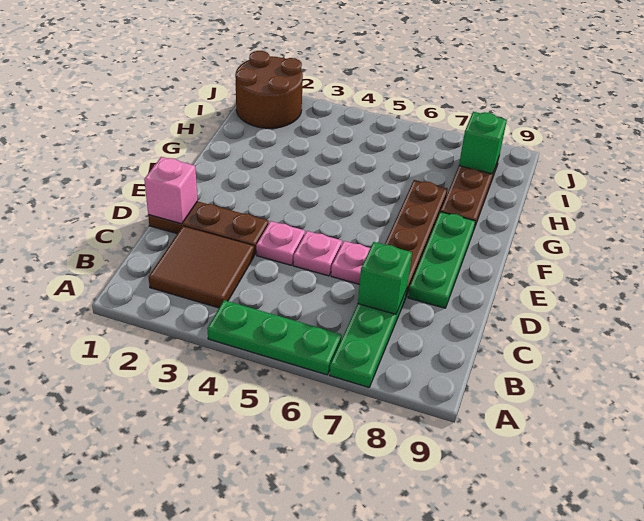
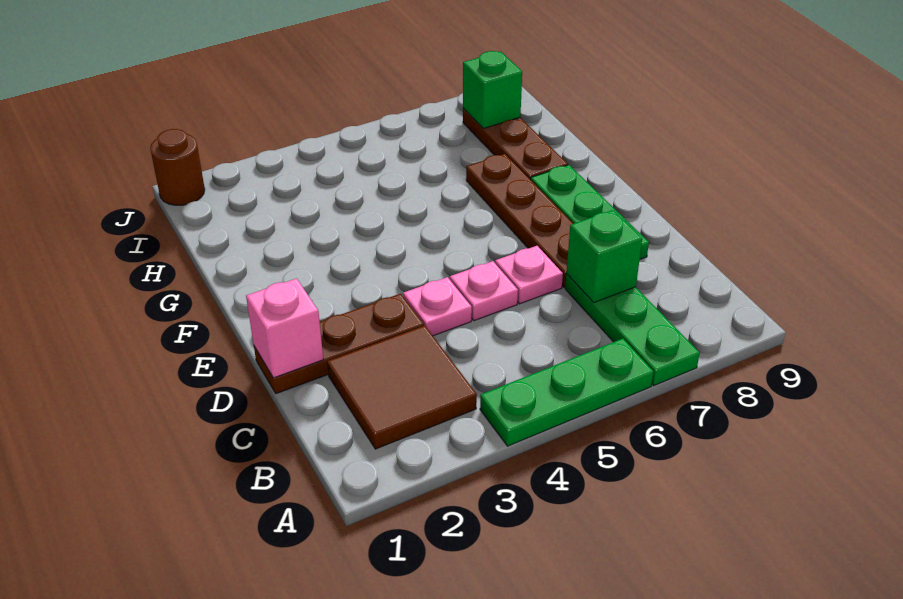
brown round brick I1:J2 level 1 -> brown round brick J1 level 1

◆ ◆ ◆

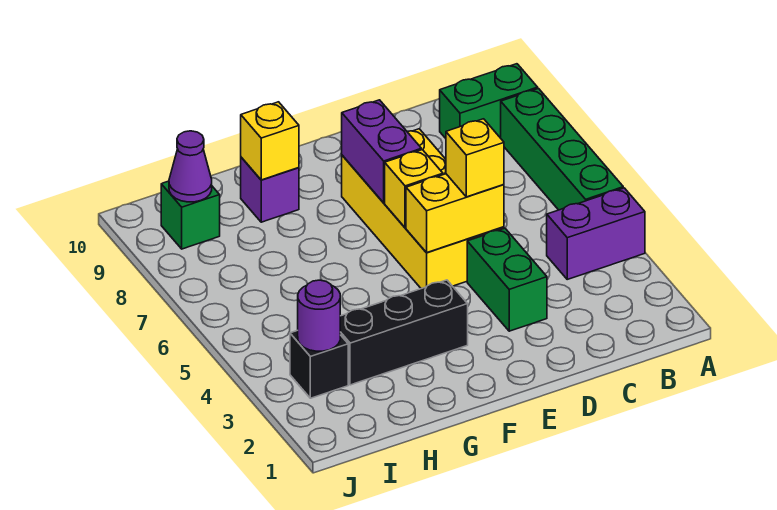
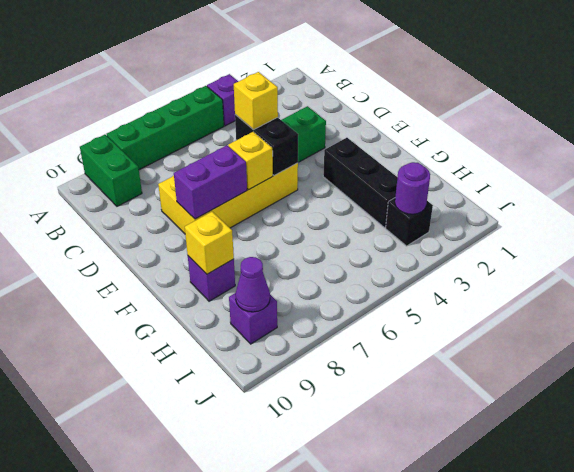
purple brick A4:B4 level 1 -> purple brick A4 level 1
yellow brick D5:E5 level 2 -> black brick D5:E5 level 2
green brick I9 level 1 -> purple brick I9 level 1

◆ ◆ ◆

In the records above, the line with "purple brick A4:B4" marks the start and the line with "green brick I9" marks the end; copy that stretch exactly, both lines included, and nothing else.

SOLVED EXERCISE:
purple brick A4:B4 level 1 -> purple brick A4 level 1
yellow brick D5:E5 level 2 -> black brick D5:E5 level 2
green brick I9 level 1 -> purple brick I9 level 1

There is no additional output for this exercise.